_Input_:
•••••

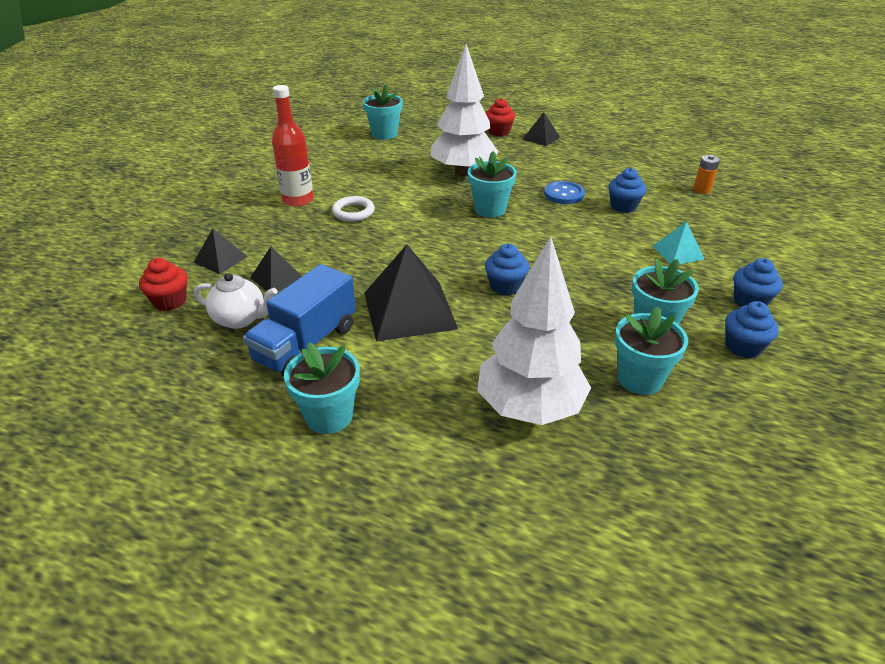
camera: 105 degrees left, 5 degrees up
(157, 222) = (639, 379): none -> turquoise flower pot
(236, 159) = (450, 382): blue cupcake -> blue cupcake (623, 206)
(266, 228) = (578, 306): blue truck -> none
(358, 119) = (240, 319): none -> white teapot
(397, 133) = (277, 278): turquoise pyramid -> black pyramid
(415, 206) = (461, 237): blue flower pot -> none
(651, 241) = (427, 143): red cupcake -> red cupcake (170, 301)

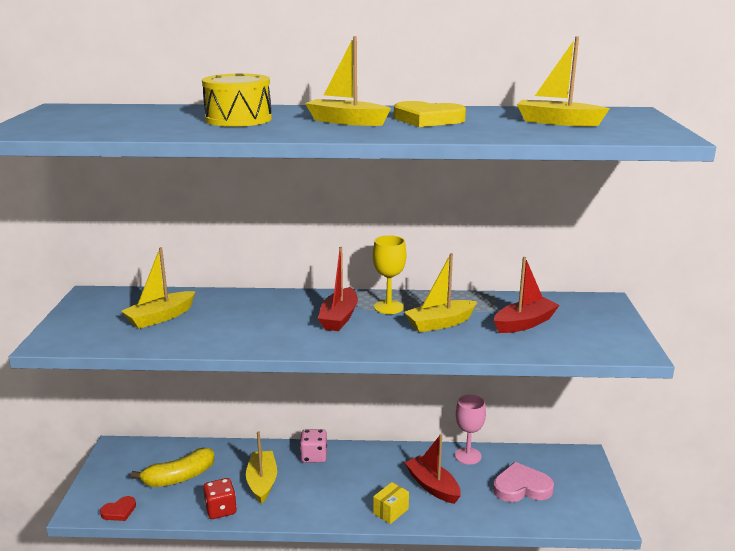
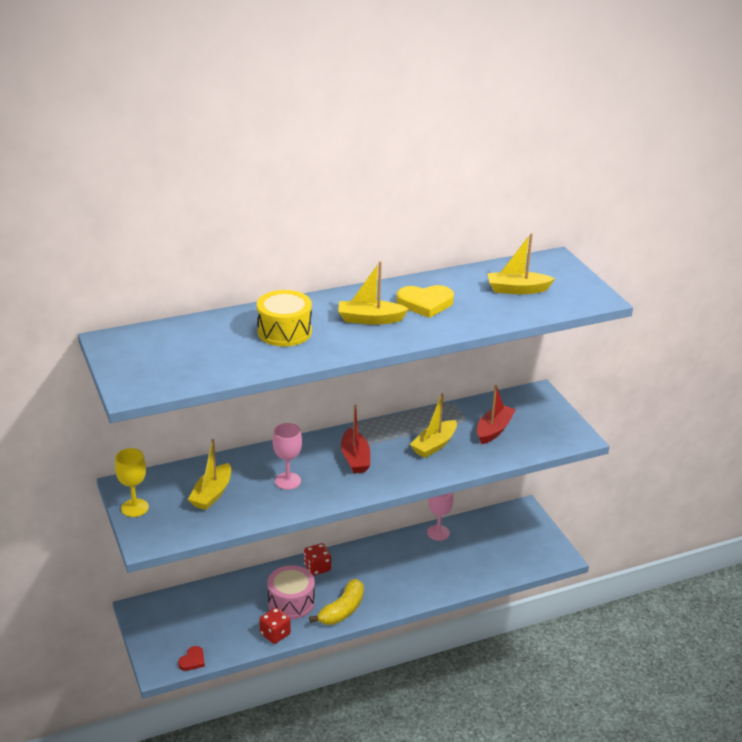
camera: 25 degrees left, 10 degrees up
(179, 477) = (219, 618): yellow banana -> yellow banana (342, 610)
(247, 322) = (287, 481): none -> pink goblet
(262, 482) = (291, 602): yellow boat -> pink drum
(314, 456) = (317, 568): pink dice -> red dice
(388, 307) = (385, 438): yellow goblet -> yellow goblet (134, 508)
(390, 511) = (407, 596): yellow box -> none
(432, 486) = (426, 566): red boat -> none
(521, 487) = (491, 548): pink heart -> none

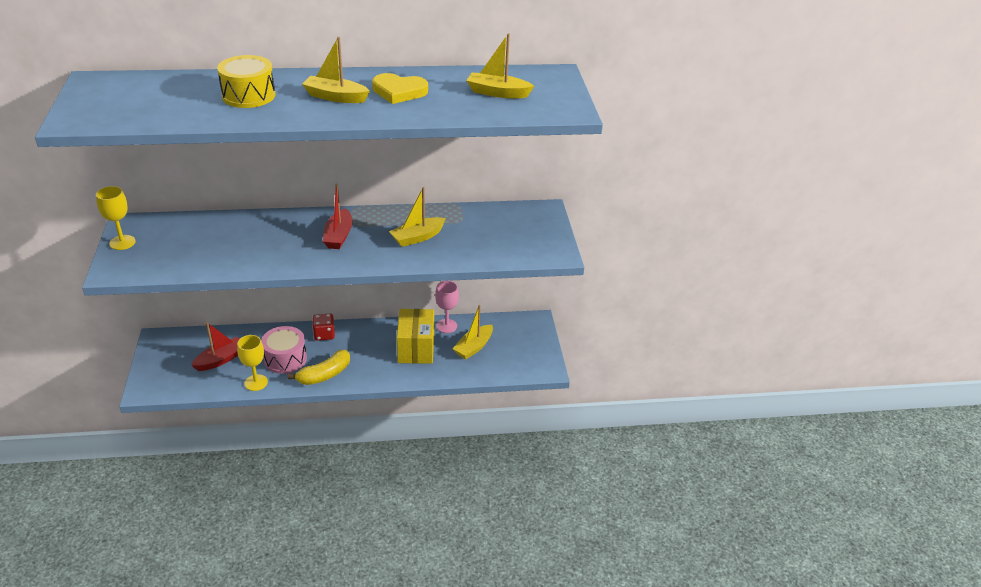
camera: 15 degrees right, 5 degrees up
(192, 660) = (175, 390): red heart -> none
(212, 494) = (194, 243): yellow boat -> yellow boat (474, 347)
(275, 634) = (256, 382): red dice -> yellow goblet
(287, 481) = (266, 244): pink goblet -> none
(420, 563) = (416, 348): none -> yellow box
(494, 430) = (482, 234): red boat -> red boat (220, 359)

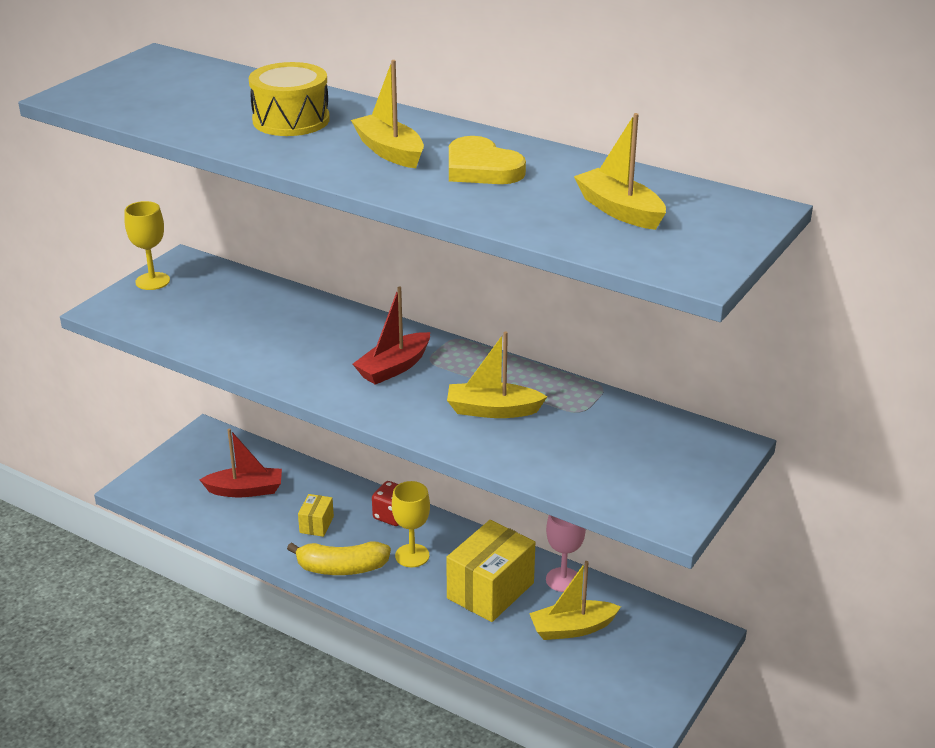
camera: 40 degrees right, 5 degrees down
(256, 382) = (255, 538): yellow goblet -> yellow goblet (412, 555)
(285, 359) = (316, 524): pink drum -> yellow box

•••••

What is needed is an exact copy of the lines above from the one with "(212, 494) = (194, 243): yellow" to the one with "camera: 40 degrees right, 5 degrees down", both ends kept, and nothing more; please leave the pictures out.

(212, 494) = (194, 243): yellow boat -> yellow boat (474, 347)
(275, 634) = (256, 382): red dice -> yellow goblet
(287, 481) = (266, 244): pink goblet -> none
(420, 563) = (416, 348): none -> yellow box
(494, 430) = (482, 234): red boat -> red boat (220, 359)

camera: 40 degrees right, 5 degrees down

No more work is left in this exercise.